(Entries supplied)

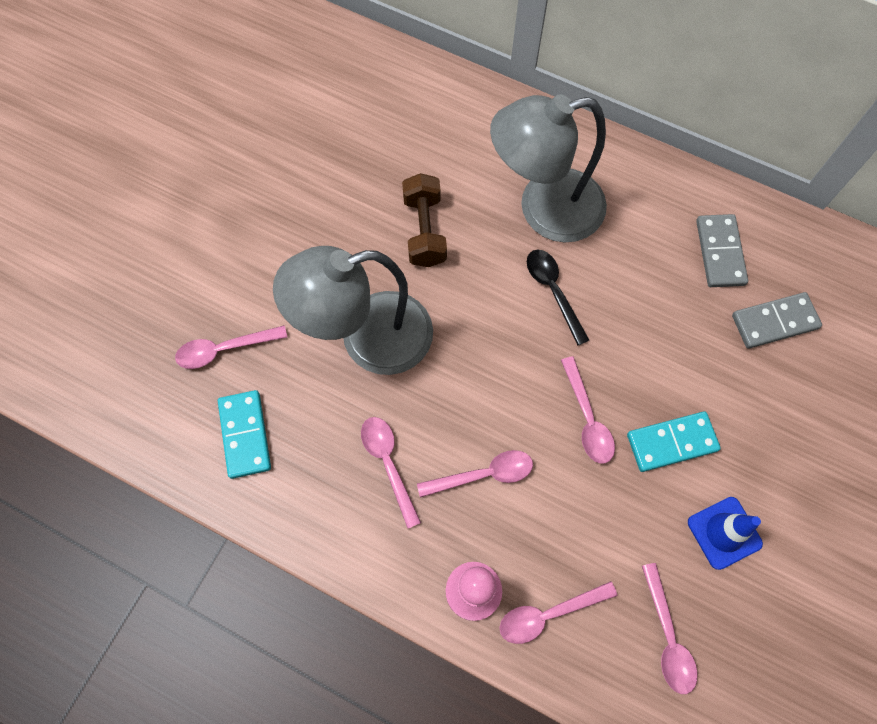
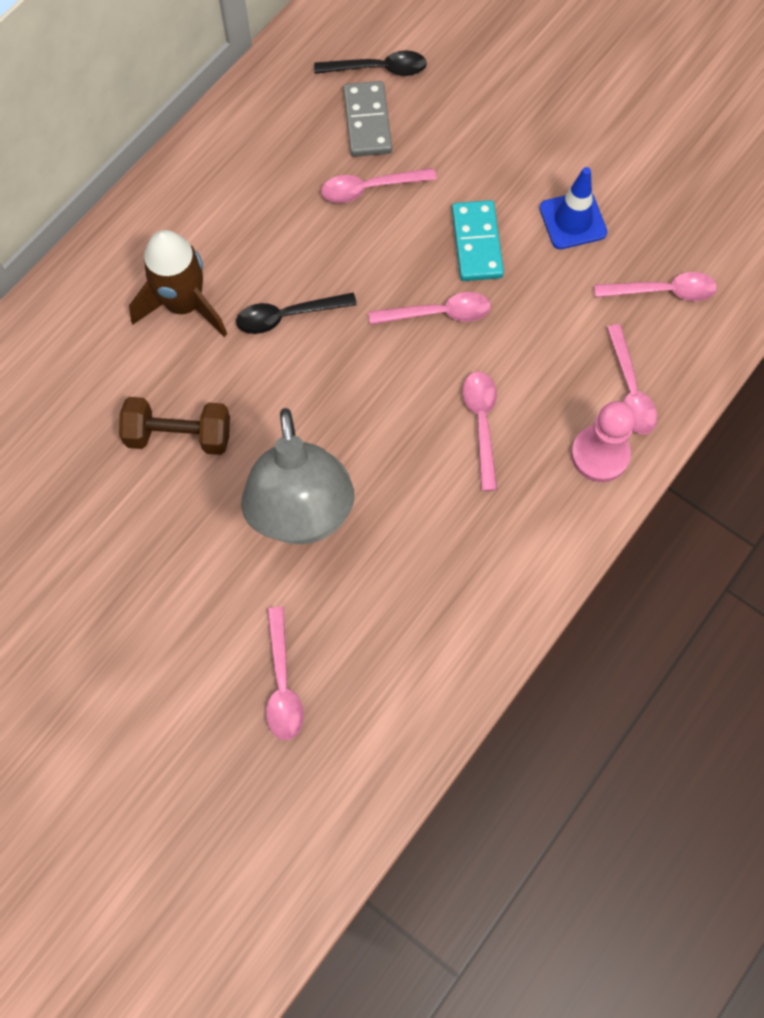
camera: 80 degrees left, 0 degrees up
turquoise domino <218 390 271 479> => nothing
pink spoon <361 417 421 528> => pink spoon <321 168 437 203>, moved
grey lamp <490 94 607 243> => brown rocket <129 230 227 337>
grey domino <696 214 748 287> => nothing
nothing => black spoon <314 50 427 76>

(End Entries supplied)
(Entries supplied)

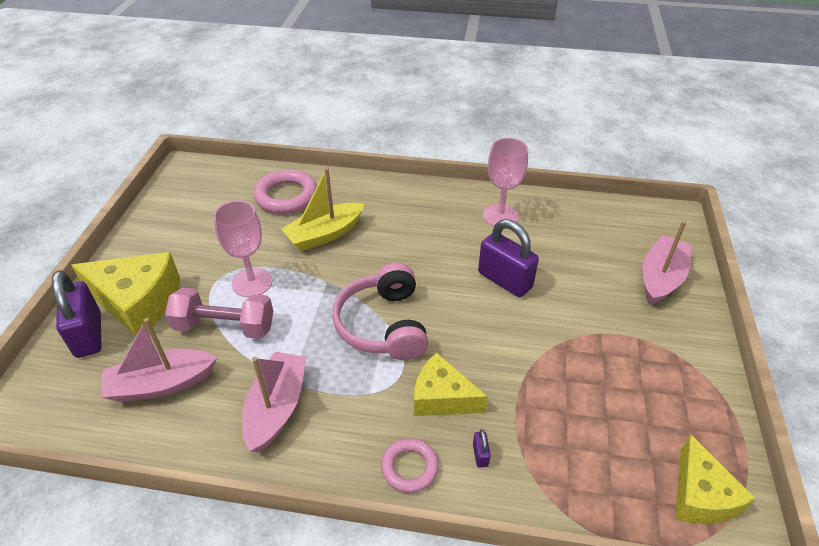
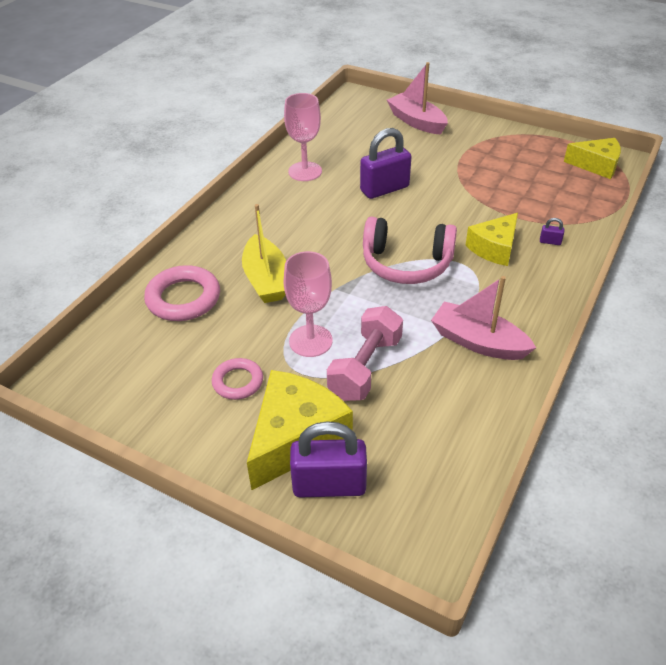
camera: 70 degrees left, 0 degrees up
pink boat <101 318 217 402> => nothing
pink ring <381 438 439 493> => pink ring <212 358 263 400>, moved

(End Entries supplied)

> Work required
The answer is a number only: how many lines of the data above include "degrees"?

> Solution to the problem
2